» Supplied material:
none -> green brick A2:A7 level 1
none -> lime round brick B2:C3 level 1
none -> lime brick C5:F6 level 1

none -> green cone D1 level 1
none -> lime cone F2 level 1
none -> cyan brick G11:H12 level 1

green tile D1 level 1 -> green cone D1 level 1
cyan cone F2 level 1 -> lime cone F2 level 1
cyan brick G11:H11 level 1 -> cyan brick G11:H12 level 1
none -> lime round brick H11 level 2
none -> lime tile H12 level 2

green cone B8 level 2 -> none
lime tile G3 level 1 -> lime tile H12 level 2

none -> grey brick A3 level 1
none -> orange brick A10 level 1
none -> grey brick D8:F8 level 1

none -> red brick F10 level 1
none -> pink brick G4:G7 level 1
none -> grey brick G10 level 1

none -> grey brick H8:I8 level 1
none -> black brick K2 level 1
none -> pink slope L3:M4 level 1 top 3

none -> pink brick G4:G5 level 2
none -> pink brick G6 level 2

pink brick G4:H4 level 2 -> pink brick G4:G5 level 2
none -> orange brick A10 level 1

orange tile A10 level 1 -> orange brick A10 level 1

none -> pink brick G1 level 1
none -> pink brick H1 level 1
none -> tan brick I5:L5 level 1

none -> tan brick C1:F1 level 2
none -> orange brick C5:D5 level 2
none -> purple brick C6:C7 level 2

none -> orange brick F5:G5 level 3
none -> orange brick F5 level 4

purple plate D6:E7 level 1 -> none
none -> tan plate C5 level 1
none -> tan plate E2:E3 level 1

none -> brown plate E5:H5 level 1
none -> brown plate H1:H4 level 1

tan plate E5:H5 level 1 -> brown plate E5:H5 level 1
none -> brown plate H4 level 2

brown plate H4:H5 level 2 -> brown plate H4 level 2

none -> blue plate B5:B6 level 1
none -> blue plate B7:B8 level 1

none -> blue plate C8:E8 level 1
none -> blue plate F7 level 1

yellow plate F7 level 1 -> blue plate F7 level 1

» Instructions for the task: Exactly as they appear, retype the lines from the start of the records through the line containing "none -> black brick K2 level 1".

» Response to the task:
none -> green brick A2:A7 level 1
none -> lime round brick B2:C3 level 1
none -> lime brick C5:F6 level 1

none -> green cone D1 level 1
none -> lime cone F2 level 1
none -> cyan brick G11:H12 level 1

green tile D1 level 1 -> green cone D1 level 1
cyan cone F2 level 1 -> lime cone F2 level 1
cyan brick G11:H11 level 1 -> cyan brick G11:H12 level 1
none -> lime round brick H11 level 2
none -> lime tile H12 level 2

green cone B8 level 2 -> none
lime tile G3 level 1 -> lime tile H12 level 2

none -> grey brick A3 level 1
none -> orange brick A10 level 1
none -> grey brick D8:F8 level 1

none -> red brick F10 level 1
none -> pink brick G4:G7 level 1
none -> grey brick G10 level 1

none -> grey brick H8:I8 level 1
none -> black brick K2 level 1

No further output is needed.